• What is needed: Retype the data exactly. Spelling and punctuation stay as they are.

[Edit tracking data]
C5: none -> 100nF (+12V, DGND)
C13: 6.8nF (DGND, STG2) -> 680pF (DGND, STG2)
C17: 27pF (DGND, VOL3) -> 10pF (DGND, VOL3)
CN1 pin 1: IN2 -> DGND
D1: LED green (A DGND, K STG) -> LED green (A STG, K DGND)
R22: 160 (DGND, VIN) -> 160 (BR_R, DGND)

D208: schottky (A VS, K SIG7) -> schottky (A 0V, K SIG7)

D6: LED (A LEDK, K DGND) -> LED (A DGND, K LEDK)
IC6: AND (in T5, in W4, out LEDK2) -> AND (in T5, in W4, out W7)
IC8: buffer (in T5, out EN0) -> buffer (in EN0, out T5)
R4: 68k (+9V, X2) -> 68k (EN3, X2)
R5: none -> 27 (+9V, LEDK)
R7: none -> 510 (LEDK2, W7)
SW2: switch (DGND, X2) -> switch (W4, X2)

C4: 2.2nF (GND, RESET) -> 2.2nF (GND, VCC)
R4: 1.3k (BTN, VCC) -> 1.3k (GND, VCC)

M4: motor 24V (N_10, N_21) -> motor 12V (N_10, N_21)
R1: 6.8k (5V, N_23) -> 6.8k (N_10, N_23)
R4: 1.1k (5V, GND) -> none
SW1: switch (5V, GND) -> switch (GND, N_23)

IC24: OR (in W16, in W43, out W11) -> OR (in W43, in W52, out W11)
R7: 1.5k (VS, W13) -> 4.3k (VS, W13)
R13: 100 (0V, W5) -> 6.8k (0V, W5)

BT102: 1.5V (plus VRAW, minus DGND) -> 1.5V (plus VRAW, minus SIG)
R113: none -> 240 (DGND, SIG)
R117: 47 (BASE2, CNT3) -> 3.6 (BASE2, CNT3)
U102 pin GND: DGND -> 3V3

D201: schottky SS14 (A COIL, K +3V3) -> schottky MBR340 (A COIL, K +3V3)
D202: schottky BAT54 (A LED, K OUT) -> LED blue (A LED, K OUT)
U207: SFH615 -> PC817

• Response box:
C5: none -> 100nF (+12V, DGND)
C13: 6.8nF (DGND, STG2) -> 680pF (DGND, STG2)
C17: 27pF (DGND, VOL3) -> 10pF (DGND, VOL3)
CN1 pin 1: IN2 -> DGND
D1: LED green (A DGND, K STG) -> LED green (A STG, K DGND)
R22: 160 (DGND, VIN) -> 160 (BR_R, DGND)

D208: schottky (A VS, K SIG7) -> schottky (A 0V, K SIG7)

D6: LED (A LEDK, K DGND) -> LED (A DGND, K LEDK)
IC6: AND (in T5, in W4, out LEDK2) -> AND (in T5, in W4, out W7)
IC8: buffer (in T5, out EN0) -> buffer (in EN0, out T5)
R4: 68k (+9V, X2) -> 68k (EN3, X2)
R5: none -> 27 (+9V, LEDK)
R7: none -> 510 (LEDK2, W7)
SW2: switch (DGND, X2) -> switch (W4, X2)

C4: 2.2nF (GND, RESET) -> 2.2nF (GND, VCC)
R4: 1.3k (BTN, VCC) -> 1.3k (GND, VCC)

M4: motor 24V (N_10, N_21) -> motor 12V (N_10, N_21)
R1: 6.8k (5V, N_23) -> 6.8k (N_10, N_23)
R4: 1.1k (5V, GND) -> none
SW1: switch (5V, GND) -> switch (GND, N_23)

IC24: OR (in W16, in W43, out W11) -> OR (in W43, in W52, out W11)
R7: 1.5k (VS, W13) -> 4.3k (VS, W13)
R13: 100 (0V, W5) -> 6.8k (0V, W5)

BT102: 1.5V (plus VRAW, minus DGND) -> 1.5V (plus VRAW, minus SIG)
R113: none -> 240 (DGND, SIG)
R117: 47 (BASE2, CNT3) -> 3.6 (BASE2, CNT3)
U102 pin GND: DGND -> 3V3

D201: schottky SS14 (A COIL, K +3V3) -> schottky MBR340 (A COIL, K +3V3)
D202: schottky BAT54 (A LED, K OUT) -> LED blue (A LED, K OUT)
U207: SFH615 -> PC817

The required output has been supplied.